The problem:
What to return is the tail of the data, from the line that contains "R206: 2.2k (LD3, U201/P1.5)" down to the last line, copied exactly.

----------

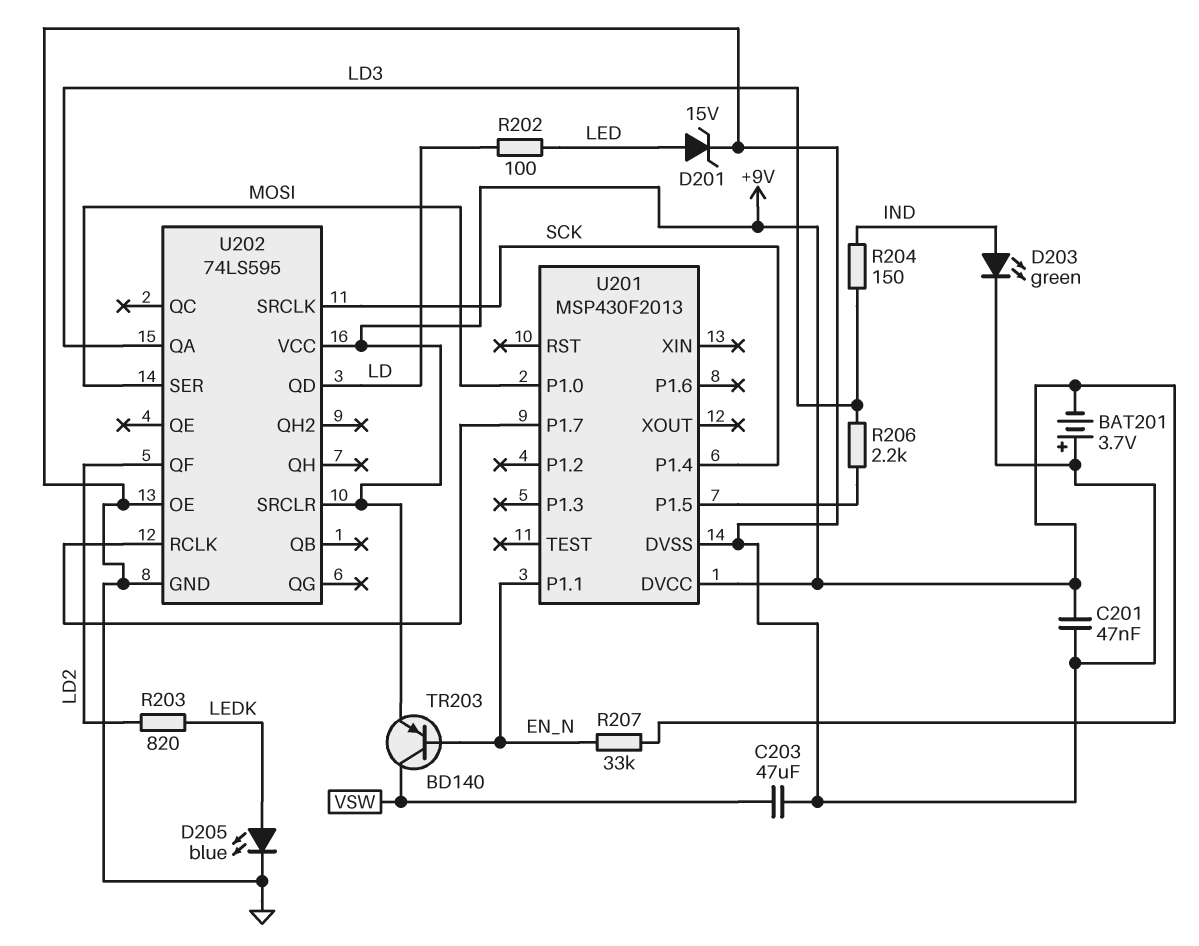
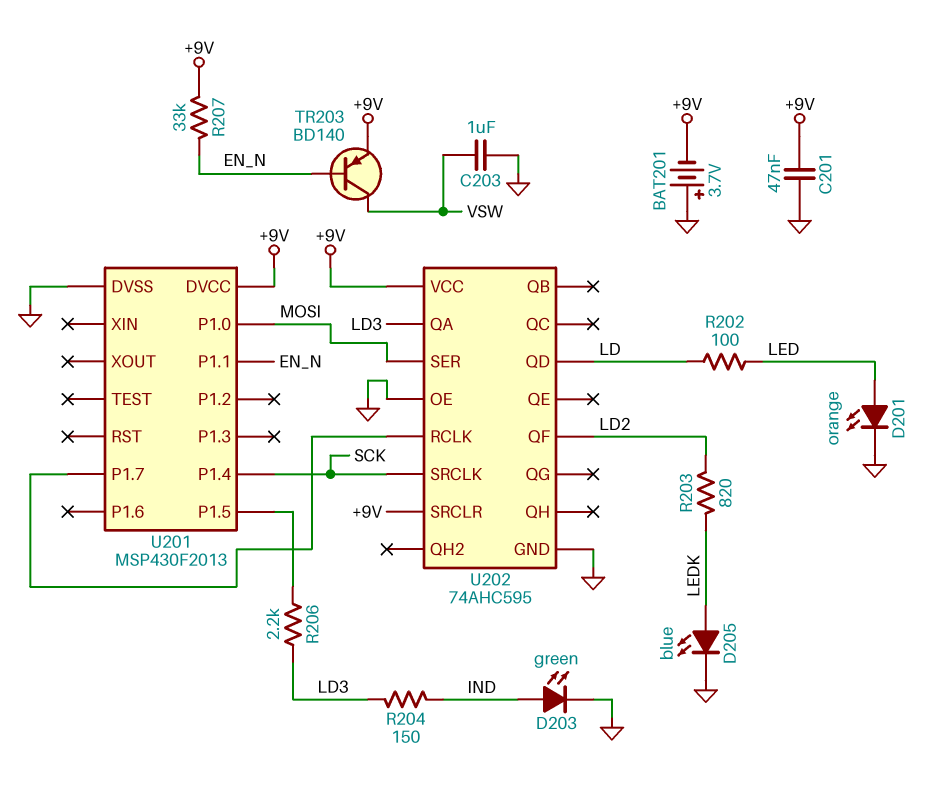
C203: 47uF (GND, VSW) -> 1uF (GND, VSW)
D201: zener 15V (A LED, K GND) -> LED orange (A LED, K GND)
U202: 74LS595 -> 74AHC595

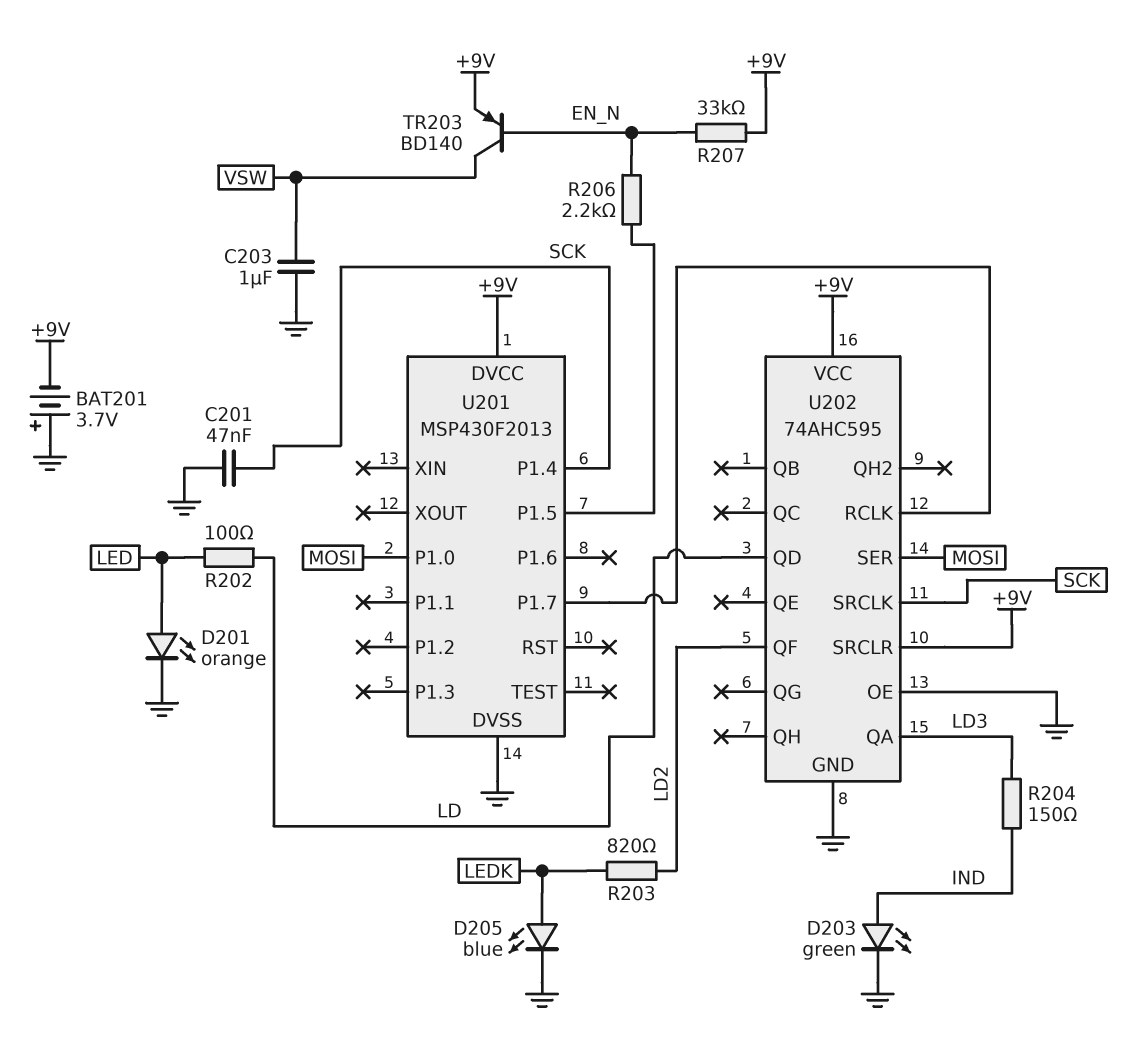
C201: 47nF (+9V, GND) -> 47nF (GND, SCK)
R206: 2.2k (LD3, U201/P1.5) -> 2.2k (EN_N, U201/P1.5)
U201 pin P1.1: EN_N -> none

----------

Expected output:
R206: 2.2k (LD3, U201/P1.5) -> 2.2k (EN_N, U201/P1.5)
U201 pin P1.1: EN_N -> none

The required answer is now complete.